*DATA*.

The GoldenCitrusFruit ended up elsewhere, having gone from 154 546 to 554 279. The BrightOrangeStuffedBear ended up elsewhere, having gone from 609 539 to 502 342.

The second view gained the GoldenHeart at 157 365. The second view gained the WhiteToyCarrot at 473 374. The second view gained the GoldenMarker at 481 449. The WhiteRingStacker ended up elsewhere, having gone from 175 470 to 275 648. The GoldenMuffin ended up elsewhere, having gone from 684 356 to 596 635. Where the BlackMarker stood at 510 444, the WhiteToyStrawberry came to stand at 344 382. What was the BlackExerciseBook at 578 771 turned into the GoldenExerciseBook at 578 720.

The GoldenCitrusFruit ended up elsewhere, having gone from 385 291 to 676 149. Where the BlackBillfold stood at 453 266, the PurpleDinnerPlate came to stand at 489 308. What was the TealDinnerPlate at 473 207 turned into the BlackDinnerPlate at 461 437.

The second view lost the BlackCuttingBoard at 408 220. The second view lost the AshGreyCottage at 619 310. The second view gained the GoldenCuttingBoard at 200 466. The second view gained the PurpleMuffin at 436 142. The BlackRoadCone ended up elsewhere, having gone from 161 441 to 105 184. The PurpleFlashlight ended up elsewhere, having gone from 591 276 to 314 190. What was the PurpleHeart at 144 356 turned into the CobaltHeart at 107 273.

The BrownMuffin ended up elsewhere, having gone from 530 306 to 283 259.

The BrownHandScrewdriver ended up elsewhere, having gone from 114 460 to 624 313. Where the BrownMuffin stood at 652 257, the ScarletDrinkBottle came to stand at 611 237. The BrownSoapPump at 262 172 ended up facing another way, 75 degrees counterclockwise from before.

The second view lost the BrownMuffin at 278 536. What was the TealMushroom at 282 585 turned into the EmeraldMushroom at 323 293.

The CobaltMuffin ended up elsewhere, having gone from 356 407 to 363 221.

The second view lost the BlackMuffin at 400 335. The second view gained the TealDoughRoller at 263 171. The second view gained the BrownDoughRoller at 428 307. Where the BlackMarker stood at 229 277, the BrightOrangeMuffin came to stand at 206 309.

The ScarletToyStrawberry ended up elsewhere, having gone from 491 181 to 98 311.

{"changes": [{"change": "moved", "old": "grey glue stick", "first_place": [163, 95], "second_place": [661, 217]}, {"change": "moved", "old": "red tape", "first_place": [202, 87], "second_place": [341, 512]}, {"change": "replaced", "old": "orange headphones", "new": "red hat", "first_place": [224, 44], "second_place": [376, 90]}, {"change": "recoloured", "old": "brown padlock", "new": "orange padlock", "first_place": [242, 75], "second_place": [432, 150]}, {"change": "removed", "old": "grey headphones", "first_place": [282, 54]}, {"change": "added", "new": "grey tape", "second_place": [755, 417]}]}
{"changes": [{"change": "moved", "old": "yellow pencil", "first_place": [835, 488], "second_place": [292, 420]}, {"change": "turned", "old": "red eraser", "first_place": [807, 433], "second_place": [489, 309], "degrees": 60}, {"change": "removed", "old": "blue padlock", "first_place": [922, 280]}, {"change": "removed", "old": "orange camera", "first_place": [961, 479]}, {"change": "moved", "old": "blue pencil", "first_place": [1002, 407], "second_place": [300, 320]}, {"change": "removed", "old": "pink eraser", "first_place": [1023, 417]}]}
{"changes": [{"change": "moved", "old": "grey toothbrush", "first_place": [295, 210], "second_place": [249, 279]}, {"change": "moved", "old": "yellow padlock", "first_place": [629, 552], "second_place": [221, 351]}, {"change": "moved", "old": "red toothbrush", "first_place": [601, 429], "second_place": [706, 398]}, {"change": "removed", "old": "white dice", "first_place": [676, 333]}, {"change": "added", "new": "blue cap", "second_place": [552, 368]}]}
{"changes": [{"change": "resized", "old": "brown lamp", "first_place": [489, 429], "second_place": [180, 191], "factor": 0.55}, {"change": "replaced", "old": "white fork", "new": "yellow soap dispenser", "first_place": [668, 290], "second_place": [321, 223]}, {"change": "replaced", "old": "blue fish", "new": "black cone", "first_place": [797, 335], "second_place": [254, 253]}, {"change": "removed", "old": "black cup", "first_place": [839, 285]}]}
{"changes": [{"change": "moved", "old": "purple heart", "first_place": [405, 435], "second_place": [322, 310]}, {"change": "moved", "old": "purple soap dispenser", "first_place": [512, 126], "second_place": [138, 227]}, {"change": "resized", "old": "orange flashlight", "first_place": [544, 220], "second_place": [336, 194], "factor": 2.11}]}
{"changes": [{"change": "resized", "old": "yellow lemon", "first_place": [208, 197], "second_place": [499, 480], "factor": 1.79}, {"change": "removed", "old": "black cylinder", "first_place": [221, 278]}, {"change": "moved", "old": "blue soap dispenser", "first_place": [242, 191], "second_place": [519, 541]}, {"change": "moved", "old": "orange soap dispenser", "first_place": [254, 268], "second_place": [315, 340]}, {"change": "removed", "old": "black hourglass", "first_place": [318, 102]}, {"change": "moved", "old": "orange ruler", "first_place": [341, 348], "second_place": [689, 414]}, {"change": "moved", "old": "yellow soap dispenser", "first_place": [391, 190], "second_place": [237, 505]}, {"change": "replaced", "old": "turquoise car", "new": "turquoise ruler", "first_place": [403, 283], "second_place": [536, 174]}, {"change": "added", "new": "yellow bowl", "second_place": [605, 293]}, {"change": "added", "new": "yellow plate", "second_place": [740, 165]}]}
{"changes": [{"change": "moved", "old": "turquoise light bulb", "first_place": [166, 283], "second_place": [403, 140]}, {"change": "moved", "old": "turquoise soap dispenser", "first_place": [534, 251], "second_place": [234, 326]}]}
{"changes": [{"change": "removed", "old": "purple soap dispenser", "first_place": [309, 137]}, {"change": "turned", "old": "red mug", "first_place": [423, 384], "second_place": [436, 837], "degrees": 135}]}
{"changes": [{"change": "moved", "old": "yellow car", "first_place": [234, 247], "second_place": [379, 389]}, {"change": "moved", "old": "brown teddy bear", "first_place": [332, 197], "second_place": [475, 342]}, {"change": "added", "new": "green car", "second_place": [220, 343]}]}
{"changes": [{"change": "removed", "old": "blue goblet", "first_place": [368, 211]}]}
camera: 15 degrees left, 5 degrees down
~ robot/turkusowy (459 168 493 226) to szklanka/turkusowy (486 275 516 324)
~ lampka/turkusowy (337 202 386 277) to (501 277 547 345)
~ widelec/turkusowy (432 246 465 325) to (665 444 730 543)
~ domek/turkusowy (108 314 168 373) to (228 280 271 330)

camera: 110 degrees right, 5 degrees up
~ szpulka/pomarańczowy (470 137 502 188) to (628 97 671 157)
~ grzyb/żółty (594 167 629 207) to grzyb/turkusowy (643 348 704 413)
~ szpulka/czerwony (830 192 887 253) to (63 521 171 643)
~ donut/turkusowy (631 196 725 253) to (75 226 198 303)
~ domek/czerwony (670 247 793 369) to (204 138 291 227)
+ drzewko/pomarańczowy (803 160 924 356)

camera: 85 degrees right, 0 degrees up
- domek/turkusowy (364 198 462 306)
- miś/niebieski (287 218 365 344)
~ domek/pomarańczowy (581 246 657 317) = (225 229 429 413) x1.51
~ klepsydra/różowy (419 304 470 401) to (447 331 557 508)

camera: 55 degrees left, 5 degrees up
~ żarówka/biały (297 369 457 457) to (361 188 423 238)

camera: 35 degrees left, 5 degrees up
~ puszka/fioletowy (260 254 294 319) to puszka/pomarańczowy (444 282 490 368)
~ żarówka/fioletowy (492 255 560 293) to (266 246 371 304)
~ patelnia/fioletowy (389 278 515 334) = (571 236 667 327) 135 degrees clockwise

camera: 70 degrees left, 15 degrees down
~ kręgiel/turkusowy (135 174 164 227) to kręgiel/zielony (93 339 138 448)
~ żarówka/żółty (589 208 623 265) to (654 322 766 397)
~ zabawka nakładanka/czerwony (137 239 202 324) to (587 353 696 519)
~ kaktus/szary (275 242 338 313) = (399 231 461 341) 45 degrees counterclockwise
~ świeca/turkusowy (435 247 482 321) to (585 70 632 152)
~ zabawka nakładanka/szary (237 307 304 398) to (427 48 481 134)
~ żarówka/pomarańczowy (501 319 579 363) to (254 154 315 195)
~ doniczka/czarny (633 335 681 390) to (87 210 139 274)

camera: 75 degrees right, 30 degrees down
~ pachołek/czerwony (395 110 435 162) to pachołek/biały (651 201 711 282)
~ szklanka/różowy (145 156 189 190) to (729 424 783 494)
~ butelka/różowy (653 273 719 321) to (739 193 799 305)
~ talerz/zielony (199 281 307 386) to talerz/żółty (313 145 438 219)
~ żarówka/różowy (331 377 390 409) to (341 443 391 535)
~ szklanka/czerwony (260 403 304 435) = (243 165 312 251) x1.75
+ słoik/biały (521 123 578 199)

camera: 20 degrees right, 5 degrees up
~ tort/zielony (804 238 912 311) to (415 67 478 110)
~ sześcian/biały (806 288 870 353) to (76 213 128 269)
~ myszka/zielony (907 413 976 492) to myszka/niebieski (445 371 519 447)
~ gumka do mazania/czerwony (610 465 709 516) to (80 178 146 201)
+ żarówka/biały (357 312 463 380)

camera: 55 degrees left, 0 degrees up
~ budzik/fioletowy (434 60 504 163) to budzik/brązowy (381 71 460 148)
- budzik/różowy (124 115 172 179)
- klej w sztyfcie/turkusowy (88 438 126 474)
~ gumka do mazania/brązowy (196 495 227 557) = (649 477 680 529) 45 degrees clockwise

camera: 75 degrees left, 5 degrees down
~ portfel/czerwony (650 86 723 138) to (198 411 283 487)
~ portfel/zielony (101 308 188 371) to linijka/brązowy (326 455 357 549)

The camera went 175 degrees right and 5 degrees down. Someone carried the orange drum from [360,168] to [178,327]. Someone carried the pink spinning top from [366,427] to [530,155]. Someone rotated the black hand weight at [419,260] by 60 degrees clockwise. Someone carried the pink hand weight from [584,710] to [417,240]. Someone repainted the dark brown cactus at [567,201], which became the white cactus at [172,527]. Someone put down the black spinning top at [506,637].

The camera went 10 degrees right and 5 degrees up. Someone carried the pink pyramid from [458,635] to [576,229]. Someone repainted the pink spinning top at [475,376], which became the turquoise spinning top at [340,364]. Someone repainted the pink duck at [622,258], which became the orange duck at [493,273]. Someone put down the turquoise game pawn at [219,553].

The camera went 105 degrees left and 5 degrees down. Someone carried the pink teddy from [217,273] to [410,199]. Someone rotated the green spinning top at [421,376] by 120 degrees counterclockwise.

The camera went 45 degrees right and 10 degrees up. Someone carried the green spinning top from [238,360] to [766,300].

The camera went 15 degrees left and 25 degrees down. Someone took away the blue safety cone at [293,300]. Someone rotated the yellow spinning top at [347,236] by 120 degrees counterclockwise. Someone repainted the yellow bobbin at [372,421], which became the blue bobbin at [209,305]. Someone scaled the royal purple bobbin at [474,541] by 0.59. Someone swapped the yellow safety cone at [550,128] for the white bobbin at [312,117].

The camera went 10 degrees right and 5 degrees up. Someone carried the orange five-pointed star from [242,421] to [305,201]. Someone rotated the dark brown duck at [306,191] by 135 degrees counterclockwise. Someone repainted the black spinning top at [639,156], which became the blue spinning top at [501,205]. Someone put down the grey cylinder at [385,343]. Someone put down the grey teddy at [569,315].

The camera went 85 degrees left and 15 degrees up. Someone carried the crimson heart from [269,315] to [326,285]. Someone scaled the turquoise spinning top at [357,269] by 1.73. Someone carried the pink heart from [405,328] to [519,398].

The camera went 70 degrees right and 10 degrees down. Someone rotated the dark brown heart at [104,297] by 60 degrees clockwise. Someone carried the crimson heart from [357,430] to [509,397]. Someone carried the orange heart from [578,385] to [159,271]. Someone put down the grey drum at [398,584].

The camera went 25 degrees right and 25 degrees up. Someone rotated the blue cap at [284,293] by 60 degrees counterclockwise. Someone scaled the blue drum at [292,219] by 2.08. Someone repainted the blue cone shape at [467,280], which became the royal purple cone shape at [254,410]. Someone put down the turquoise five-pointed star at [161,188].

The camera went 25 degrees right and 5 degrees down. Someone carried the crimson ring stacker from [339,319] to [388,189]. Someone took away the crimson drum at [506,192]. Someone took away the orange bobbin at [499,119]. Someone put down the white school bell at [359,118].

*WHAT IS BEING ASKED*.
Given the records above, restate word for word only the lines starting at the one with "camera: 15 degrees left, 5 degrees down" and ending at the one with "444 730 543)".

*RESULT BELOW*.
camera: 15 degrees left, 5 degrees down
~ robot/turkusowy (459 168 493 226) to szklanka/turkusowy (486 275 516 324)
~ lampka/turkusowy (337 202 386 277) to (501 277 547 345)
~ widelec/turkusowy (432 246 465 325) to (665 444 730 543)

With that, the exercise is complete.